*Prompt:* Locate the line containing "(278, 459) = (319, 380): white" in the data below. Reproduce it and every following line up to the end, exactly as given.

*Data for the task:*
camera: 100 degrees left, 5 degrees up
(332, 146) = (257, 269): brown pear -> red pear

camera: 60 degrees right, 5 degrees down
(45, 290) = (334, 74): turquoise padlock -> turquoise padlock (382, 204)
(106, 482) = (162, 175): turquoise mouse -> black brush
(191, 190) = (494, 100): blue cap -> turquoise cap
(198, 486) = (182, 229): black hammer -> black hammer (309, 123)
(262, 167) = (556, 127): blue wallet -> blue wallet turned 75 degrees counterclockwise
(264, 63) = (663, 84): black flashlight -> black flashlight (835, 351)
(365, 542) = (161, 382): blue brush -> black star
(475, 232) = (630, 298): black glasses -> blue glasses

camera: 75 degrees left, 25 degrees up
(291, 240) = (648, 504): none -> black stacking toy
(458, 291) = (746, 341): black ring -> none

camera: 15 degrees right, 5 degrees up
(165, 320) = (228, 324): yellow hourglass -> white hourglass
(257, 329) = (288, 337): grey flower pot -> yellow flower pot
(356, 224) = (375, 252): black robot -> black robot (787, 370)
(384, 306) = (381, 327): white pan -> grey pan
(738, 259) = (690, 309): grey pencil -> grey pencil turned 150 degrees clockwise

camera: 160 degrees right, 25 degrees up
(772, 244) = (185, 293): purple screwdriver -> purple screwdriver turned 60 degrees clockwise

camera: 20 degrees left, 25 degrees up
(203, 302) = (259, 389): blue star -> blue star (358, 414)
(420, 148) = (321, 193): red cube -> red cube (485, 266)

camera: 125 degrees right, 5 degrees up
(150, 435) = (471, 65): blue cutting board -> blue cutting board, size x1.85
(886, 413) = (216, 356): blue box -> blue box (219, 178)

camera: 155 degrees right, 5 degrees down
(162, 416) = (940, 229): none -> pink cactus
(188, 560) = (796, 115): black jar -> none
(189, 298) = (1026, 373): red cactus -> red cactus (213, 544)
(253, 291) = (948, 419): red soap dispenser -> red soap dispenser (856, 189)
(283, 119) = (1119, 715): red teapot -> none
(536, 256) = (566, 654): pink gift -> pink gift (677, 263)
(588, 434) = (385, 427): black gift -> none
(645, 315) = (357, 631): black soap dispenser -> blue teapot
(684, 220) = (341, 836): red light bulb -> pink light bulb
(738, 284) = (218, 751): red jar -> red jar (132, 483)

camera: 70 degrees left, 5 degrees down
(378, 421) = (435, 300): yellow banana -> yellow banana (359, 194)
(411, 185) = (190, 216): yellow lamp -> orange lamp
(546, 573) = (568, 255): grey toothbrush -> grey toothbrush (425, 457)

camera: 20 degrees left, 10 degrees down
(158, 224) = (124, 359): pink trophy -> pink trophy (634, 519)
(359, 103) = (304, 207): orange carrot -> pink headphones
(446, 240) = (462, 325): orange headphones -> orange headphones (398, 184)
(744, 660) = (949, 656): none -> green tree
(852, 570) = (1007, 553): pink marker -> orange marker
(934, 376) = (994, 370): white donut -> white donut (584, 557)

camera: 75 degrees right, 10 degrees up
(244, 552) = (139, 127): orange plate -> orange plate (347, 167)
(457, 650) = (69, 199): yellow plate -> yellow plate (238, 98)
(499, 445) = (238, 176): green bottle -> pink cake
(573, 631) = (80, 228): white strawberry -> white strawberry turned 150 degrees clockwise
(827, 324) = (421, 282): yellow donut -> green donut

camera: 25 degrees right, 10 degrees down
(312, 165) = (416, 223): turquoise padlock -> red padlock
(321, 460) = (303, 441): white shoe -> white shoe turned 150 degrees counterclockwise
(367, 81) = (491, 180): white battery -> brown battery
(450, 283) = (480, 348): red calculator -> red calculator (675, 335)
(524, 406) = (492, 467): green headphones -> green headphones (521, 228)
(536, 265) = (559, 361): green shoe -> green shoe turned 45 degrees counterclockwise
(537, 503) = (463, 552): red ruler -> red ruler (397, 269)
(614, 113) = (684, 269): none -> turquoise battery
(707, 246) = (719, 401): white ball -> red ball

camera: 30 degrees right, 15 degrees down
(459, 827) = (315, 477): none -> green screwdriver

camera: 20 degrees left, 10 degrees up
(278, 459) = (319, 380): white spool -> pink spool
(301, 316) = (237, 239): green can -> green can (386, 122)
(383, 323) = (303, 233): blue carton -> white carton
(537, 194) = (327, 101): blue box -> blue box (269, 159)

*Written response:*
(278, 459) = (319, 380): white spool -> pink spool
(301, 316) = (237, 239): green can -> green can (386, 122)
(383, 323) = (303, 233): blue carton -> white carton
(537, 194) = (327, 101): blue box -> blue box (269, 159)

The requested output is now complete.